# EXERCISE REQUIREMENTS:
In the records that follow, show each line where the word "none" is present.

# RECORDS TO PROCESS:

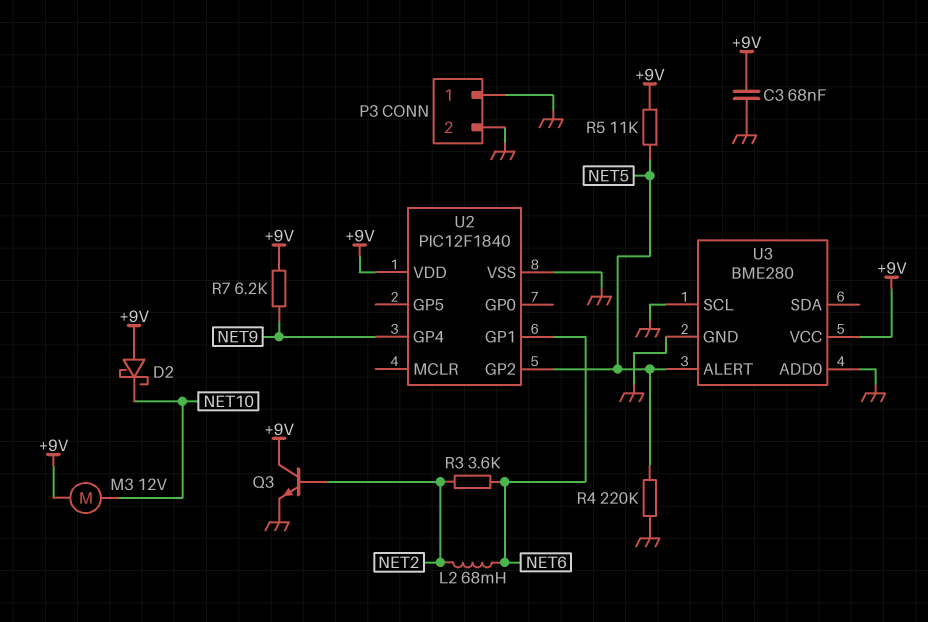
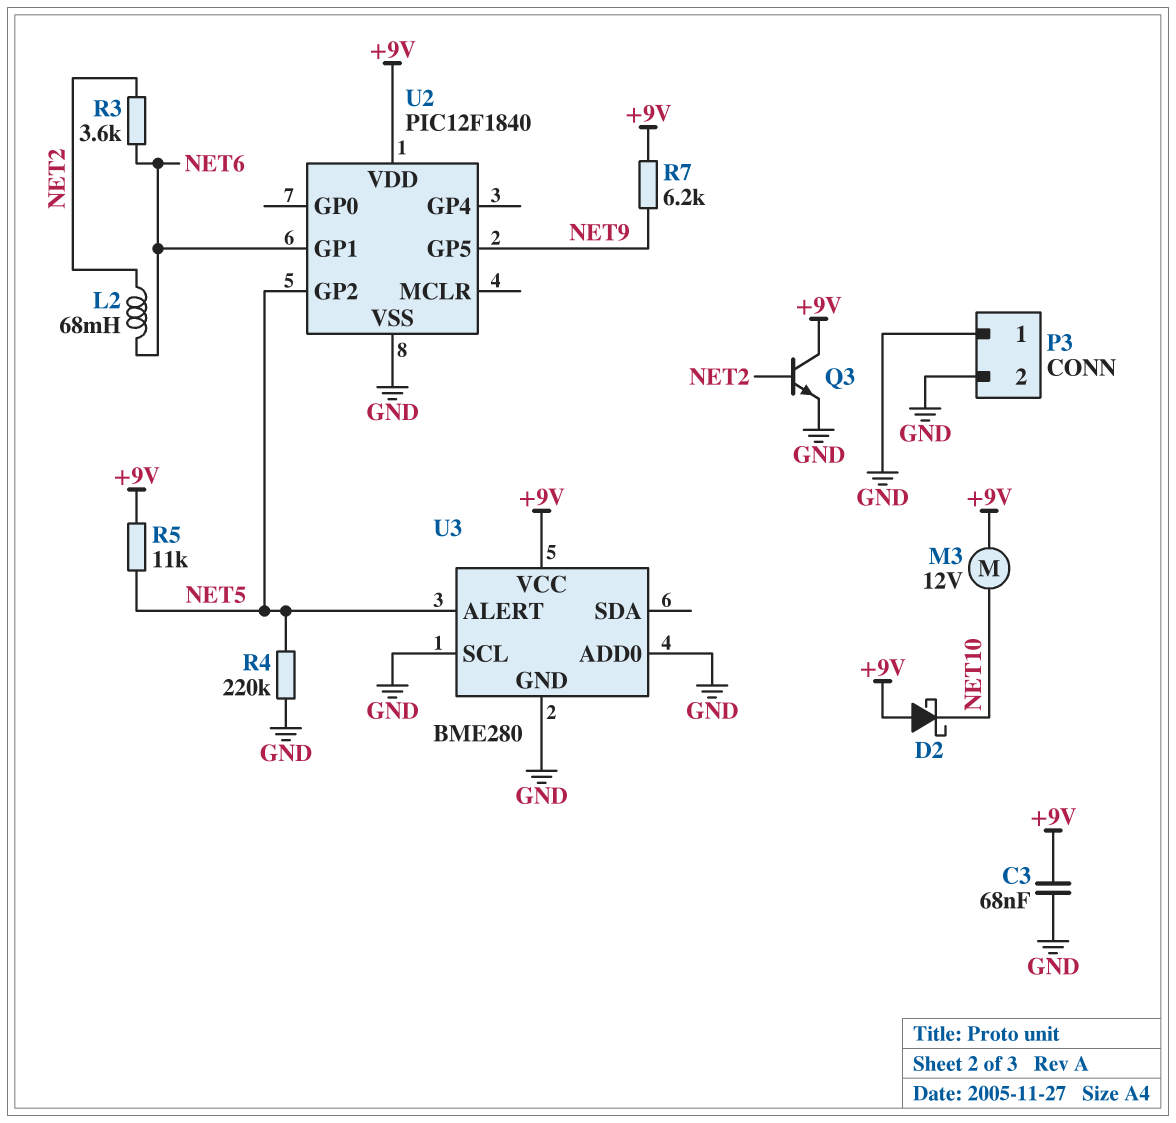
U2 pin GP4: NET9 -> none
U2 pin GP5: none -> NET9

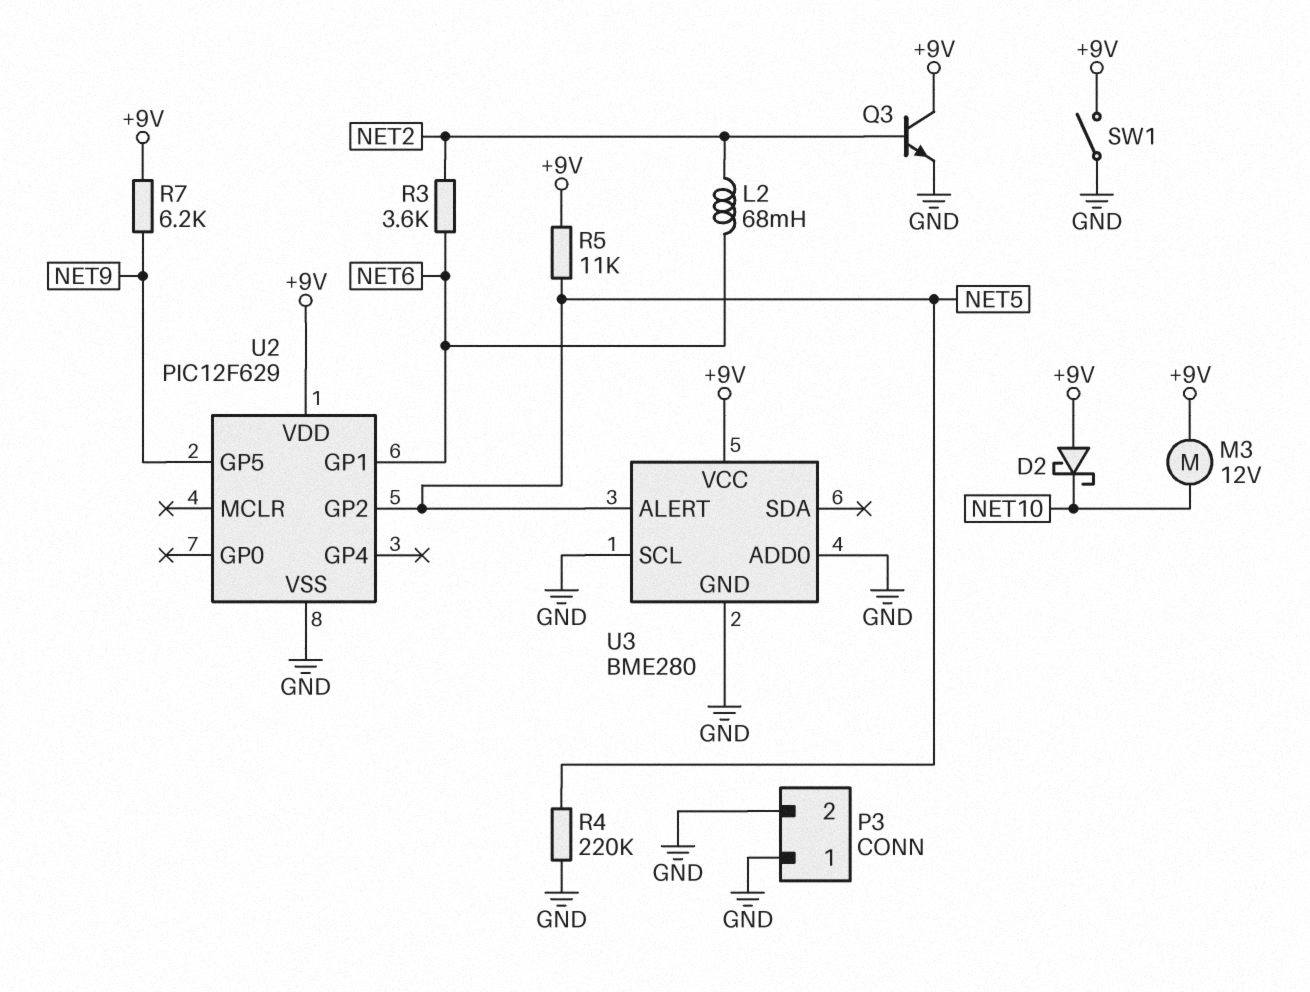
C3: 68nF (+9V, GND) -> none
SW1: none -> switch (+9V, GND)
U2: PIC12F1840 -> PIC12F629

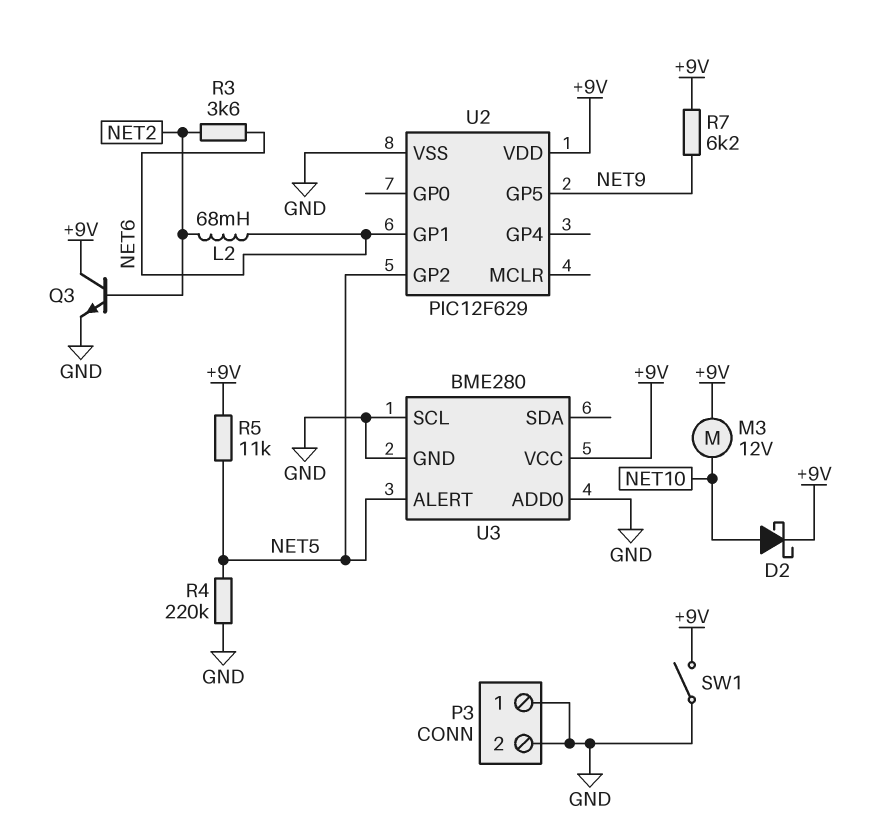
D2: schottky (A +9V, K NET10) -> schottky (A NET10, K +9V)

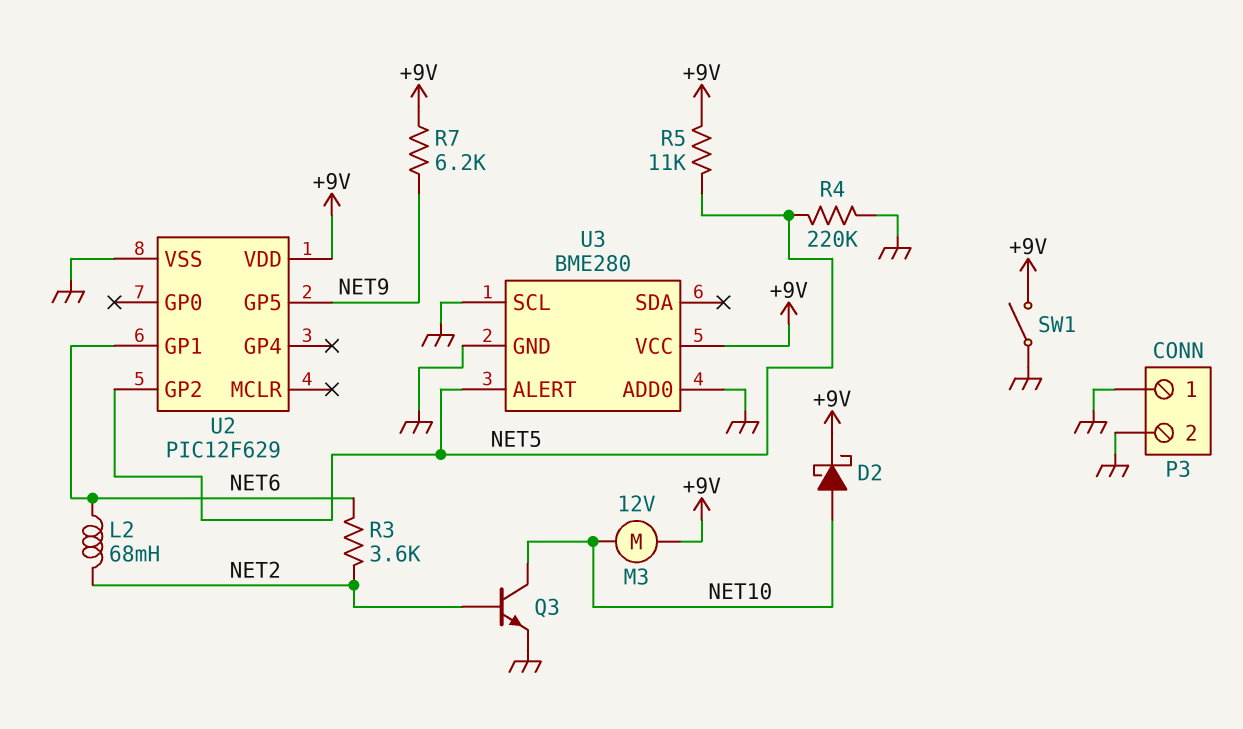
Q3: NPN (B NET2, C +9V, E GND) -> NPN (B NET2, C NET10, E GND)

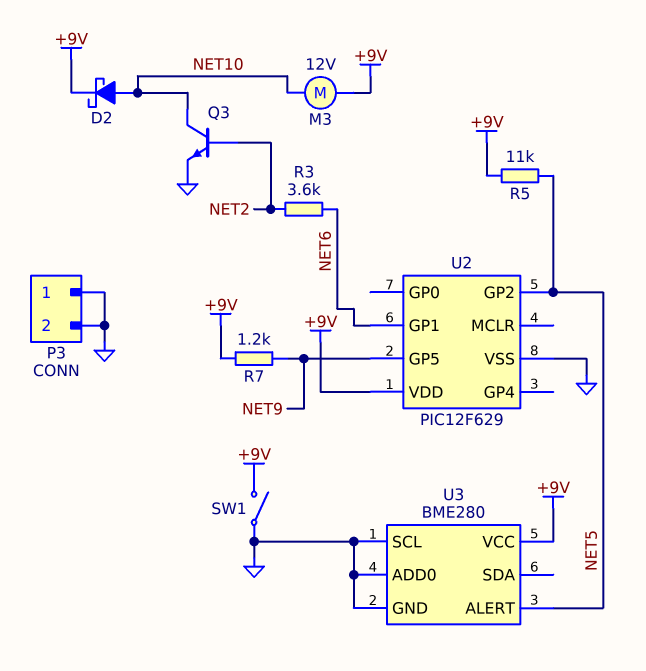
L2: 68mH (NET2, NET6) -> none
R4: 220k (GND, NET5) -> none
R7: 6.2k (+9V, NET9) -> 1.2k (+9V, NET9)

# EXERCISE OUTPUT:
U2 pin GP4: NET9 -> none
U2 pin GP5: none -> NET9
C3: 68nF (+9V, GND) -> none
SW1: none -> switch (+9V, GND)
L2: 68mH (NET2, NET6) -> none
R4: 220k (GND, NET5) -> none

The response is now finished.